● **Exercise**: Count the lines in the rows below that contain the string "cell", matching case exactly, and give only the number.

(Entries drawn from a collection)
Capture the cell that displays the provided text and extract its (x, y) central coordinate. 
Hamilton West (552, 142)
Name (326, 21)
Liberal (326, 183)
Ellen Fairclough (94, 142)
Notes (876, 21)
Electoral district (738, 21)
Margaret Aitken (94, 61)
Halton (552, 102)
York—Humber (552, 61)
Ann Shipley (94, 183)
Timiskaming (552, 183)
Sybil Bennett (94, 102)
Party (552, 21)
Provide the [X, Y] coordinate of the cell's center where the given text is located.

● **Written response**: 2